- **Set problem**
Find "Find stroma and" in the records that follow; print that line and each subsequent line through the last one, verbatim and with nothing added.

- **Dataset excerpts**

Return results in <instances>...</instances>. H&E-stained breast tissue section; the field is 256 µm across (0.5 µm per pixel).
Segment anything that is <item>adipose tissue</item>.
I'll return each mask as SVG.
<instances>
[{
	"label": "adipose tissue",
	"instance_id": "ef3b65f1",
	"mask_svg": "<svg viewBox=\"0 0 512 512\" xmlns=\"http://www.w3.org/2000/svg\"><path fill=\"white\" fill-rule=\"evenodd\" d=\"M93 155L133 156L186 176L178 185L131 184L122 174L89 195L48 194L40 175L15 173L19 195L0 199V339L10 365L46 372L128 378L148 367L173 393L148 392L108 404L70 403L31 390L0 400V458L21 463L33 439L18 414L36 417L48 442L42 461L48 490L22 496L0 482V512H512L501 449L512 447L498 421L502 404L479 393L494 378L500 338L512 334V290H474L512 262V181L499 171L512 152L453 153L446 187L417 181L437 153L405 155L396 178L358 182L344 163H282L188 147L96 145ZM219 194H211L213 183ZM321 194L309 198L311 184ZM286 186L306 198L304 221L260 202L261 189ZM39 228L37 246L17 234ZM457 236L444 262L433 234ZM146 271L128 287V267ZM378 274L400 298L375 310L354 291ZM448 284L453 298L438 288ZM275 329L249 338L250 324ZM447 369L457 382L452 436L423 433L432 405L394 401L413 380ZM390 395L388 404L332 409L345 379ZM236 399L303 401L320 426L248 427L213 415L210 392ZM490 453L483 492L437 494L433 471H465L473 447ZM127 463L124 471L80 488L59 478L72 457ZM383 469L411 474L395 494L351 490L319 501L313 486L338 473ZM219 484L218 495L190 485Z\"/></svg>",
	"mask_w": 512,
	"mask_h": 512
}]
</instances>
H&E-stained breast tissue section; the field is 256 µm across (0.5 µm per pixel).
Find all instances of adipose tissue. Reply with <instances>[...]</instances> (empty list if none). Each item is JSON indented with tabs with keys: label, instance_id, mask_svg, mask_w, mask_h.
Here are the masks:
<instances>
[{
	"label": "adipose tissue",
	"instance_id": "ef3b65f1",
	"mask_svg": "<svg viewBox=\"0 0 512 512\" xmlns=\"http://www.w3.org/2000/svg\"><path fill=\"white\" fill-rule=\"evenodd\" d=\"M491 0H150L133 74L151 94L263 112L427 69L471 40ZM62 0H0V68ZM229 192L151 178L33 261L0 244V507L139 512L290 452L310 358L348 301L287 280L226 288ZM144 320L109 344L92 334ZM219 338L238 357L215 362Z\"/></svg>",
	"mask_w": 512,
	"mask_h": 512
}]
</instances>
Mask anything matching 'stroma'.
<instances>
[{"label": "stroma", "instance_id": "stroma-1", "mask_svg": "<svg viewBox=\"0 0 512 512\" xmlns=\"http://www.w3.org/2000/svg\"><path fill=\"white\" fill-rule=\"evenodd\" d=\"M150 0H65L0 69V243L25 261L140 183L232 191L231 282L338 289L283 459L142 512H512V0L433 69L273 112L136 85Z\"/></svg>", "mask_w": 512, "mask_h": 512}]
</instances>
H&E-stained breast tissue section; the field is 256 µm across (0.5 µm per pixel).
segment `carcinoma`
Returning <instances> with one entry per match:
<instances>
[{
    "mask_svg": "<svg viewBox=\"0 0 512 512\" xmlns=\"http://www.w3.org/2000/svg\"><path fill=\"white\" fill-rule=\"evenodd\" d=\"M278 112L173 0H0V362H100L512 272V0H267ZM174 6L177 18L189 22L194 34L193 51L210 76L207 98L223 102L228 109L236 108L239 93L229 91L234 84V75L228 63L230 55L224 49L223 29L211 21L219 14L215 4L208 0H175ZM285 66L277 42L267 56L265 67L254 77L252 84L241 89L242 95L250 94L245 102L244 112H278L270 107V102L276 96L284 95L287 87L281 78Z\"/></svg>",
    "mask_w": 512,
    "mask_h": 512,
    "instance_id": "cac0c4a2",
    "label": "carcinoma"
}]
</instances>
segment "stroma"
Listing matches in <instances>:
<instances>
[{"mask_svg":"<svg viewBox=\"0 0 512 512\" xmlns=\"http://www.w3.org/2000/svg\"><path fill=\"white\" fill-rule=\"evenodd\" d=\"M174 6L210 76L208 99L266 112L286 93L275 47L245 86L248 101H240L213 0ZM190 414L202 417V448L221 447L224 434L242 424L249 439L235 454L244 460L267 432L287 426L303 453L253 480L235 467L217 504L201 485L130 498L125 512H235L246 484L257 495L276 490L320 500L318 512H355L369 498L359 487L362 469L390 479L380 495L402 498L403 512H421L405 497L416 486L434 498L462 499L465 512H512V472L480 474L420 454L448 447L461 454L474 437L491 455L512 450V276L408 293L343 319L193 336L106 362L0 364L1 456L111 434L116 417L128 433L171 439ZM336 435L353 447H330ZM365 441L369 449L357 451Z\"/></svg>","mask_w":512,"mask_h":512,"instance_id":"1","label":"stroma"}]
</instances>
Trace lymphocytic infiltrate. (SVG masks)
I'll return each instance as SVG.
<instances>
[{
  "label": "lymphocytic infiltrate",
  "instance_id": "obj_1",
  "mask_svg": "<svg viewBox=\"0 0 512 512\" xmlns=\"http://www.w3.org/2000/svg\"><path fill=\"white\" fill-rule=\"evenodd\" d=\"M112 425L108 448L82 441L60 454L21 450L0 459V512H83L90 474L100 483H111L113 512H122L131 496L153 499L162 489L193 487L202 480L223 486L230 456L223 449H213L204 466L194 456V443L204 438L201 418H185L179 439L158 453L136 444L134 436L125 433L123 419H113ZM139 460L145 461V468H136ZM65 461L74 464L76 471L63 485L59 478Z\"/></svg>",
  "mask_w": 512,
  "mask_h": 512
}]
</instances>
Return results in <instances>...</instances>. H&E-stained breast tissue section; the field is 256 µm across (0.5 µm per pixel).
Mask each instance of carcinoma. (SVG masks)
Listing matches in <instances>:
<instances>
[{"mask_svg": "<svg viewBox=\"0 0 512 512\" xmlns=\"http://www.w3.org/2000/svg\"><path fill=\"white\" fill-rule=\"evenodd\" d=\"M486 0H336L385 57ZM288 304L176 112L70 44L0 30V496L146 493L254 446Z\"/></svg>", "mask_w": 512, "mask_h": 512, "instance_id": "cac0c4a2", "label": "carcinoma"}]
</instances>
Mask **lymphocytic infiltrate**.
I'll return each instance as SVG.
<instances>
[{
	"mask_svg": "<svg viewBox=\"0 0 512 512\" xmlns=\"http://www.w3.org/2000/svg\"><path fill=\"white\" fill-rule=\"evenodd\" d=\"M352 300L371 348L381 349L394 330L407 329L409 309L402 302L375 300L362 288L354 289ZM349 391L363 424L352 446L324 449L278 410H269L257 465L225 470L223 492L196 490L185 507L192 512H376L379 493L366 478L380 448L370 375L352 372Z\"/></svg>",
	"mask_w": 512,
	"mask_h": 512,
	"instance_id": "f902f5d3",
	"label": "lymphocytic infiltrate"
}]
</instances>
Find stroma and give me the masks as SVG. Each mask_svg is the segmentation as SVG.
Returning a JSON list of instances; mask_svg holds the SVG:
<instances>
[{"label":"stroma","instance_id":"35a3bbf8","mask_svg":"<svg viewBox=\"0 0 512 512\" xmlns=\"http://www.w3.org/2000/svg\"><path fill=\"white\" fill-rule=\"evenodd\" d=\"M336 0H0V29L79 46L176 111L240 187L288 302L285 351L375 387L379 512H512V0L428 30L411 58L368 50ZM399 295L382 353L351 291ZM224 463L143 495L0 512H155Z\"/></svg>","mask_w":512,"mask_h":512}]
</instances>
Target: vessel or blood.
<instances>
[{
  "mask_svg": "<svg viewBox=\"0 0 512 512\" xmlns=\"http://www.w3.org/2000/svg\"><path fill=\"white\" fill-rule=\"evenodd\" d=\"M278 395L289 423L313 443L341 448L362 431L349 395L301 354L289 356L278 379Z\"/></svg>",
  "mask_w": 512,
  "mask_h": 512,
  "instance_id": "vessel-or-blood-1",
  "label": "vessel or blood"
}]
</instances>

- **Full response**
Find stroma and give me the masks as SVG. Each mask_svg is the segmentation as SVG.
Returning a JSON list of instances; mask_svg holds the SVG:
<instances>
[{"label":"stroma","instance_id":"35a3bbf8","mask_svg":"<svg viewBox=\"0 0 512 512\" xmlns=\"http://www.w3.org/2000/svg\"><path fill=\"white\" fill-rule=\"evenodd\" d=\"M336 0H0V29L79 46L176 111L240 187L288 302L285 351L375 387L379 512H512V0L428 30L411 58L368 50ZM399 295L382 353L351 291ZM224 463L143 495L0 512H155Z\"/></svg>","mask_w":512,"mask_h":512}]
</instances>
Target: vessel or blood.
<instances>
[{
  "mask_svg": "<svg viewBox=\"0 0 512 512\" xmlns=\"http://www.w3.org/2000/svg\"><path fill=\"white\" fill-rule=\"evenodd\" d=\"M278 395L289 423L313 443L341 448L362 431L349 395L301 354L289 356L278 379Z\"/></svg>",
  "mask_w": 512,
  "mask_h": 512,
  "instance_id": "vessel-or-blood-1",
  "label": "vessel or blood"
}]
</instances>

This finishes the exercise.